EXCERPTED DATA
************

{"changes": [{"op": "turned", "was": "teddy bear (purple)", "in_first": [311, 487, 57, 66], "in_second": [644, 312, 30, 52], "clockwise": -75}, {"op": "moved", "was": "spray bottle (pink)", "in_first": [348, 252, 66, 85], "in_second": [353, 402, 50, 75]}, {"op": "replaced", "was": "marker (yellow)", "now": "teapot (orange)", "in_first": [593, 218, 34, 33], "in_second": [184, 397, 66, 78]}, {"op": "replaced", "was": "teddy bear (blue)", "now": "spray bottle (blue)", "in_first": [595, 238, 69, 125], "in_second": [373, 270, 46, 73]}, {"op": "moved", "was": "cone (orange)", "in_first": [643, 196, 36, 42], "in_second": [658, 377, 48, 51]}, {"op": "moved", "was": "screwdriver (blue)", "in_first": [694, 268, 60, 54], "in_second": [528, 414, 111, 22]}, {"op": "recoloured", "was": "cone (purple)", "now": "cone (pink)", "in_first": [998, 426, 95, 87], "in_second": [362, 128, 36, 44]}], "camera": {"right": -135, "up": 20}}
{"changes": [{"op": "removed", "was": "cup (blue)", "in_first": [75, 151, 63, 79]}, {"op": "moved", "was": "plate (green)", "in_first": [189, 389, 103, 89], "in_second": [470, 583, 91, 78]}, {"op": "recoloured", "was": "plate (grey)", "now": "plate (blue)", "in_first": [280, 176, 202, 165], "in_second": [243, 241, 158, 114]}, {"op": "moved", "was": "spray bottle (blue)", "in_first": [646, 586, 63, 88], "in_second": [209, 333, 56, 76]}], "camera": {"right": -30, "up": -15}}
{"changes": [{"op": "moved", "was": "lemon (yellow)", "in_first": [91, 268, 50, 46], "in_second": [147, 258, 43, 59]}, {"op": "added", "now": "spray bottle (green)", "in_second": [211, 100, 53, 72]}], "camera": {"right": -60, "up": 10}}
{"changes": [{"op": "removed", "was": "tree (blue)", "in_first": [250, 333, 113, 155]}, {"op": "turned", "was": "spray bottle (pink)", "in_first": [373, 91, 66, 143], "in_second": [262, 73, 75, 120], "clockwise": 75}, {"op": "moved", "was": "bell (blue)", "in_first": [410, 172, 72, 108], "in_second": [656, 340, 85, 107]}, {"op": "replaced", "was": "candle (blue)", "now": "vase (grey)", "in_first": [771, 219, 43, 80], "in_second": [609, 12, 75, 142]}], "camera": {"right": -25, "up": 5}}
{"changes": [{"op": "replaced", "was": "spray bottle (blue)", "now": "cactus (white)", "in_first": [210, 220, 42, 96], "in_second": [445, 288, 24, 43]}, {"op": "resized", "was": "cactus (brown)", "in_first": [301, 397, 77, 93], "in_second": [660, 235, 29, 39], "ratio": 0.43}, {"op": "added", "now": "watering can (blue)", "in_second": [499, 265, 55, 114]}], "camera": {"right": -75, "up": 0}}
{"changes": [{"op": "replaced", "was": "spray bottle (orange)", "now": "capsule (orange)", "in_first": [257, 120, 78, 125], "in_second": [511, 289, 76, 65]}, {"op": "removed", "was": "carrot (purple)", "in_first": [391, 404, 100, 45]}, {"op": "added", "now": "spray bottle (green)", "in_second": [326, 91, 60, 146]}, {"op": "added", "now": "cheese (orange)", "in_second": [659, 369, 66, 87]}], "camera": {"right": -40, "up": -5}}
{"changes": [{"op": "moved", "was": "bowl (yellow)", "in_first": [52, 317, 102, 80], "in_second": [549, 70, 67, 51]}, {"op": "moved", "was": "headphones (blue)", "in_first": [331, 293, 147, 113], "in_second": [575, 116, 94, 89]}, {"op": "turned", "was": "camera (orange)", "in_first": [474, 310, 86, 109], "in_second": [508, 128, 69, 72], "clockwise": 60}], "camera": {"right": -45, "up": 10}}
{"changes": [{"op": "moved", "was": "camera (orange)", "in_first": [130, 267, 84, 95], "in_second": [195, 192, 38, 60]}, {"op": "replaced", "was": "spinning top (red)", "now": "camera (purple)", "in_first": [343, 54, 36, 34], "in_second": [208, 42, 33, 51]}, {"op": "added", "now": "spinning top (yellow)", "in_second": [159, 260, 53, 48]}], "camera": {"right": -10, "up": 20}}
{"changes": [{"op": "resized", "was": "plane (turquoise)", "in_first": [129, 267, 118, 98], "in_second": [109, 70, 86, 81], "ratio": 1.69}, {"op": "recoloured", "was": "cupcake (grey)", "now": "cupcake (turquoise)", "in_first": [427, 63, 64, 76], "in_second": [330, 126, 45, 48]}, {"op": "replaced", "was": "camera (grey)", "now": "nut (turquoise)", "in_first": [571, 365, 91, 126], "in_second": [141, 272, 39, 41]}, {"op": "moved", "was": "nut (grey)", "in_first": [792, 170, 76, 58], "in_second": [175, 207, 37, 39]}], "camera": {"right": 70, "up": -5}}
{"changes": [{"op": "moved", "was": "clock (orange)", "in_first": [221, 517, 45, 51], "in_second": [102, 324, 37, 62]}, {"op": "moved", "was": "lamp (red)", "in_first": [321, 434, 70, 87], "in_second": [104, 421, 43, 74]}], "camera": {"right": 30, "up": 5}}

************

WORK TO BE COMPLETED
Write out the entries in full, exactly as given.

RESULT BELOW
{"changes": [{"op": "turned", "was": "teddy bear (purple)", "in_first": [311, 487, 57, 66], "in_second": [644, 312, 30, 52], "clockwise": -75}, {"op": "moved", "was": "spray bottle (pink)", "in_first": [348, 252, 66, 85], "in_second": [353, 402, 50, 75]}, {"op": "replaced", "was": "marker (yellow)", "now": "teapot (orange)", "in_first": [593, 218, 34, 33], "in_second": [184, 397, 66, 78]}, {"op": "replaced", "was": "teddy bear (blue)", "now": "spray bottle (blue)", "in_first": [595, 238, 69, 125], "in_second": [373, 270, 46, 73]}, {"op": "moved", "was": "cone (orange)", "in_first": [643, 196, 36, 42], "in_second": [658, 377, 48, 51]}, {"op": "moved", "was": "screwdriver (blue)", "in_first": [694, 268, 60, 54], "in_second": [528, 414, 111, 22]}, {"op": "recoloured", "was": "cone (purple)", "now": "cone (pink)", "in_first": [998, 426, 95, 87], "in_second": [362, 128, 36, 44]}], "camera": {"right": -135, "up": 20}}
{"changes": [{"op": "removed", "was": "cup (blue)", "in_first": [75, 151, 63, 79]}, {"op": "moved", "was": "plate (green)", "in_first": [189, 389, 103, 89], "in_second": [470, 583, 91, 78]}, {"op": "recoloured", "was": "plate (grey)", "now": "plate (blue)", "in_first": [280, 176, 202, 165], "in_second": [243, 241, 158, 114]}, {"op": "moved", "was": "spray bottle (blue)", "in_first": [646, 586, 63, 88], "in_second": [209, 333, 56, 76]}], "camera": {"right": -30, "up": -15}}
{"changes": [{"op": "moved", "was": "lemon (yellow)", "in_first": [91, 268, 50, 46], "in_second": [147, 258, 43, 59]}, {"op": "added", "now": "spray bottle (green)", "in_second": [211, 100, 53, 72]}], "camera": {"right": -60, "up": 10}}
{"changes": [{"op": "removed", "was": "tree (blue)", "in_first": [250, 333, 113, 155]}, {"op": "turned", "was": "spray bottle (pink)", "in_first": [373, 91, 66, 143], "in_second": [262, 73, 75, 120], "clockwise": 75}, {"op": "moved", "was": "bell (blue)", "in_first": [410, 172, 72, 108], "in_second": [656, 340, 85, 107]}, {"op": "replaced", "was": "candle (blue)", "now": "vase (grey)", "in_first": [771, 219, 43, 80], "in_second": [609, 12, 75, 142]}], "camera": {"right": -25, "up": 5}}
{"changes": [{"op": "replaced", "was": "spray bottle (blue)", "now": "cactus (white)", "in_first": [210, 220, 42, 96], "in_second": [445, 288, 24, 43]}, {"op": "resized", "was": "cactus (brown)", "in_first": [301, 397, 77, 93], "in_second": [660, 235, 29, 39], "ratio": 0.43}, {"op": "added", "now": "watering can (blue)", "in_second": [499, 265, 55, 114]}], "camera": {"right": -75, "up": 0}}
{"changes": [{"op": "replaced", "was": "spray bottle (orange)", "now": "capsule (orange)", "in_first": [257, 120, 78, 125], "in_second": [511, 289, 76, 65]}, {"op": "removed", "was": "carrot (purple)", "in_first": [391, 404, 100, 45]}, {"op": "added", "now": "spray bottle (green)", "in_second": [326, 91, 60, 146]}, {"op": "added", "now": "cheese (orange)", "in_second": [659, 369, 66, 87]}], "camera": {"right": -40, "up": -5}}
{"changes": [{"op": "moved", "was": "bowl (yellow)", "in_first": [52, 317, 102, 80], "in_second": [549, 70, 67, 51]}, {"op": "moved", "was": "headphones (blue)", "in_first": [331, 293, 147, 113], "in_second": [575, 116, 94, 89]}, {"op": "turned", "was": "camera (orange)", "in_first": [474, 310, 86, 109], "in_second": [508, 128, 69, 72], "clockwise": 60}], "camera": {"right": -45, "up": 10}}
{"changes": [{"op": "moved", "was": "camera (orange)", "in_first": [130, 267, 84, 95], "in_second": [195, 192, 38, 60]}, {"op": "replaced", "was": "spinning top (red)", "now": "camera (purple)", "in_first": [343, 54, 36, 34], "in_second": [208, 42, 33, 51]}, {"op": "added", "now": "spinning top (yellow)", "in_second": [159, 260, 53, 48]}], "camera": {"right": -10, "up": 20}}
{"changes": [{"op": "resized", "was": "plane (turquoise)", "in_first": [129, 267, 118, 98], "in_second": [109, 70, 86, 81], "ratio": 1.69}, {"op": "recoloured", "was": "cupcake (grey)", "now": "cupcake (turquoise)", "in_first": [427, 63, 64, 76], "in_second": [330, 126, 45, 48]}, {"op": "replaced", "was": "camera (grey)", "now": "nut (turquoise)", "in_first": [571, 365, 91, 126], "in_second": [141, 272, 39, 41]}, {"op": "moved", "was": "nut (grey)", "in_first": [792, 170, 76, 58], "in_second": [175, 207, 37, 39]}], "camera": {"right": 70, "up": -5}}
{"changes": [{"op": "moved", "was": "clock (orange)", "in_first": [221, 517, 45, 51], "in_second": [102, 324, 37, 62]}, {"op": "moved", "was": "lamp (red)", "in_first": [321, 434, 70, 87], "in_second": [104, 421, 43, 74]}], "camera": {"right": 30, "up": 5}}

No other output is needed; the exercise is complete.